--- PROBLEM TO WORK ON ---
How many lines below contain the string "cyan"? Reply with the figure and no further words.

--- PROVIDED RECORDS ---
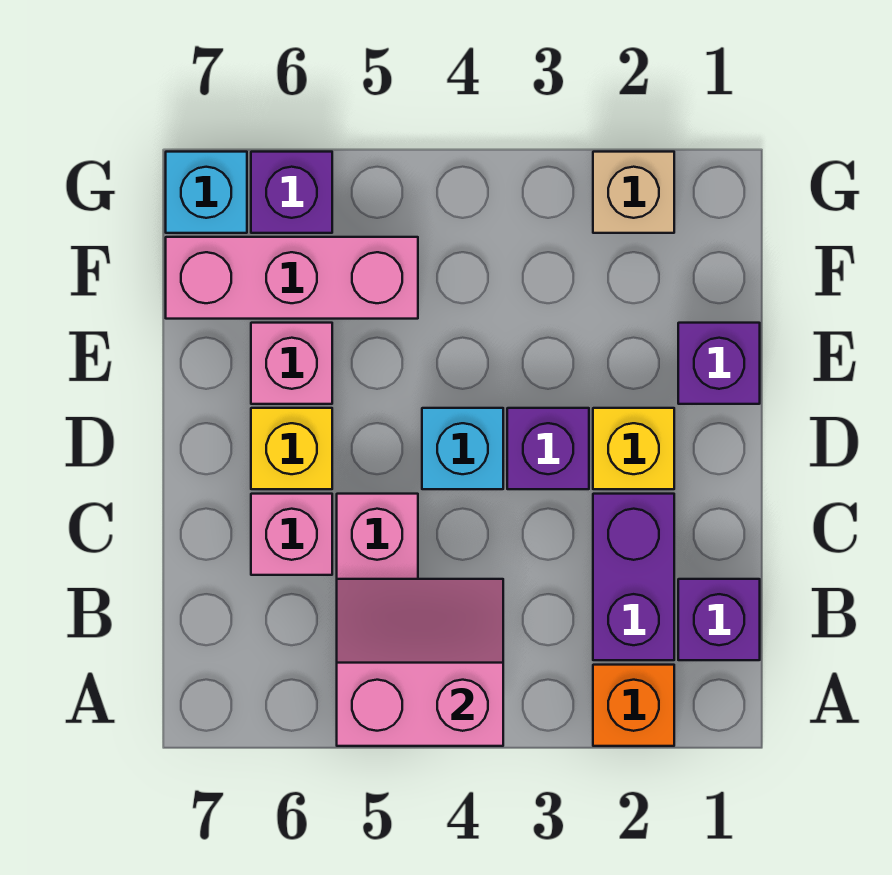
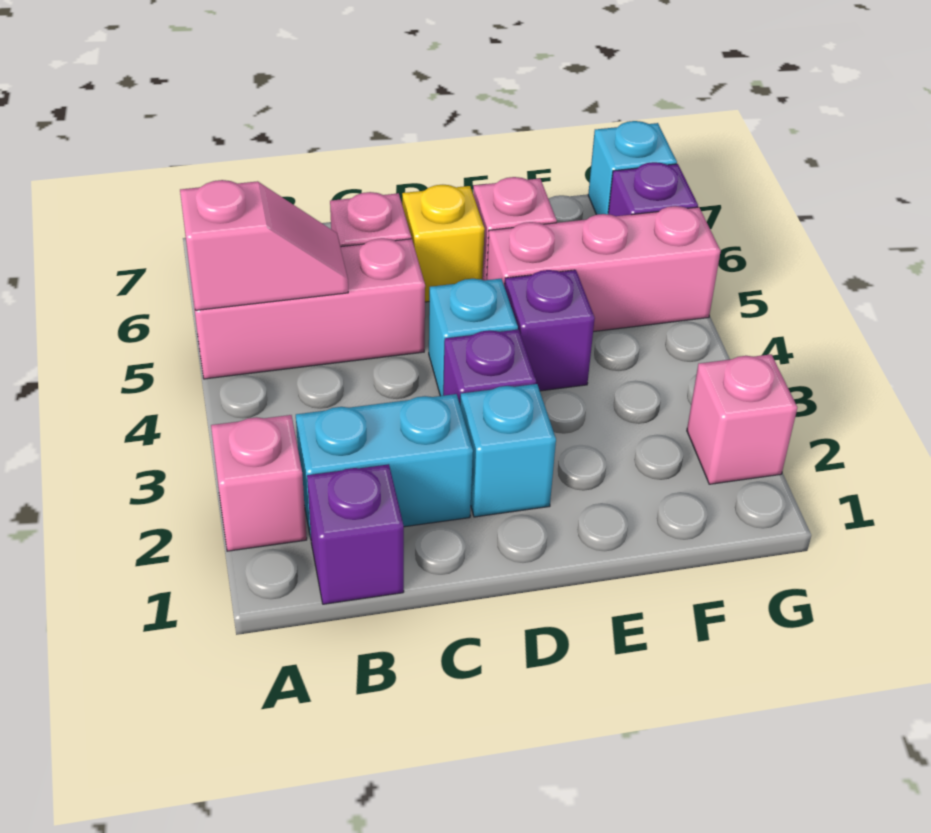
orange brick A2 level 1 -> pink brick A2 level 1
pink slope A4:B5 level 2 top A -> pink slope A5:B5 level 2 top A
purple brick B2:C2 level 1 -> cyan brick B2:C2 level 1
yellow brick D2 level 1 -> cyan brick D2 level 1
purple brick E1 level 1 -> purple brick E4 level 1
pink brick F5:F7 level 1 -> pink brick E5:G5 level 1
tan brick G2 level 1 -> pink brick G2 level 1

* * *

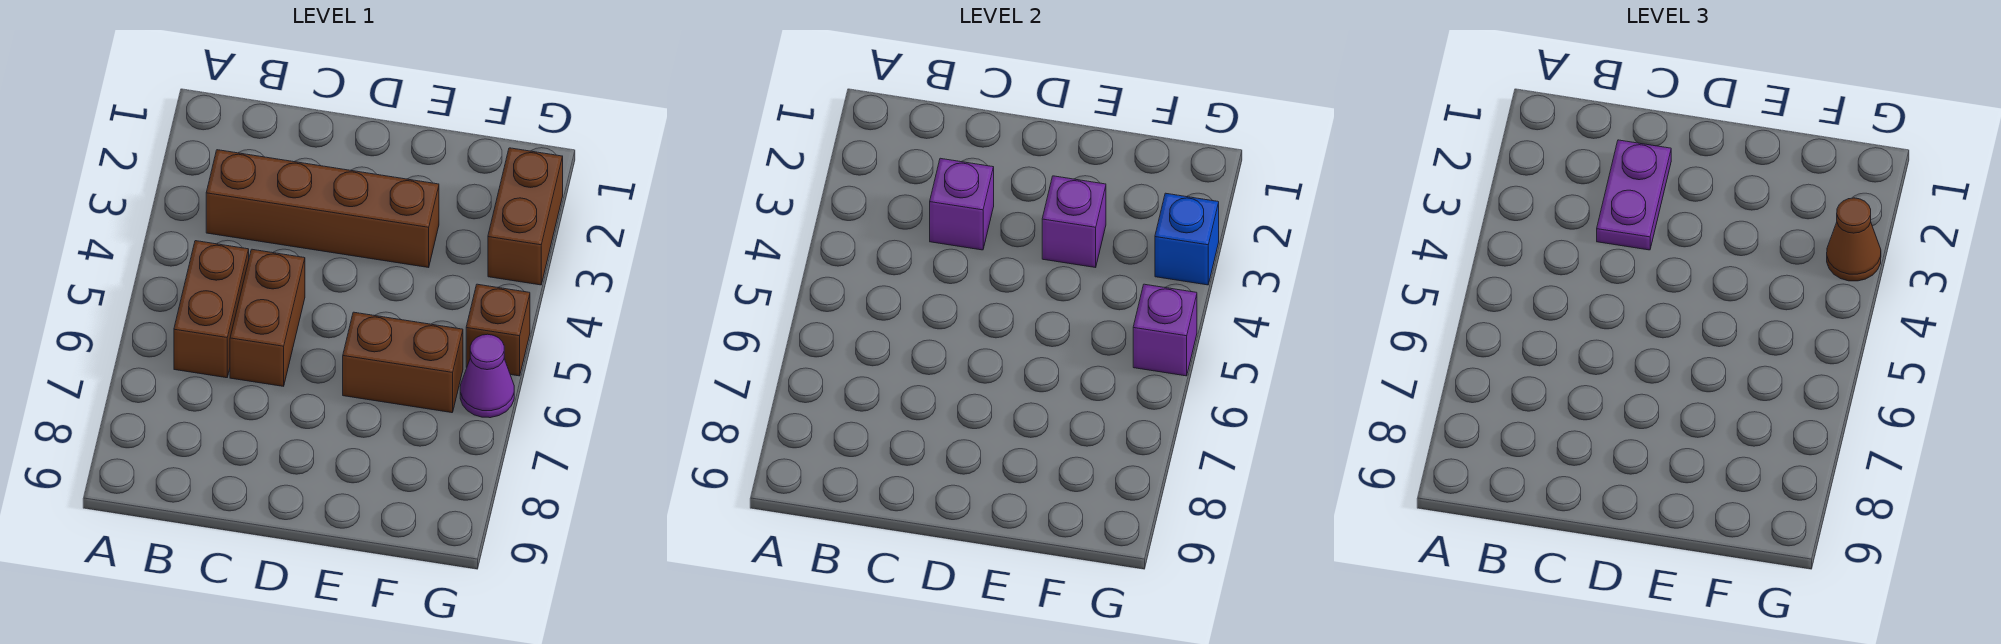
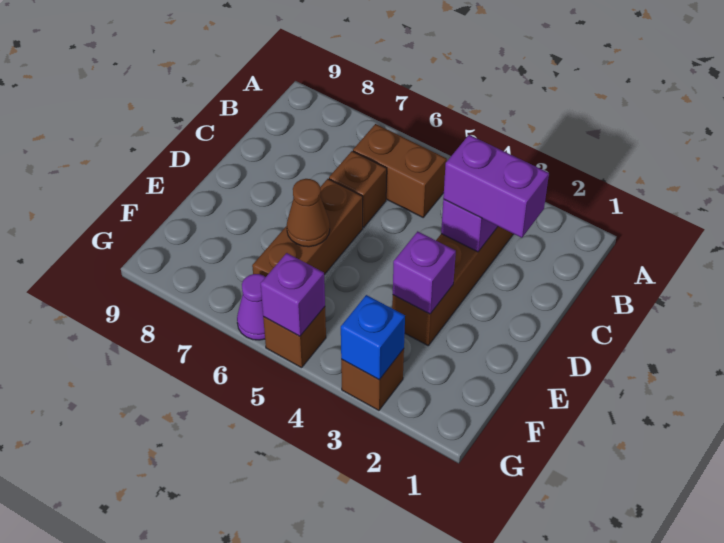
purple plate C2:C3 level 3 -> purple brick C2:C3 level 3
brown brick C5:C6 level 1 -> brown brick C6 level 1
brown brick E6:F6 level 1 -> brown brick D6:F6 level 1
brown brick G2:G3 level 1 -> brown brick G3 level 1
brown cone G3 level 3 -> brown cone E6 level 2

--- ANSWER BOX ---
2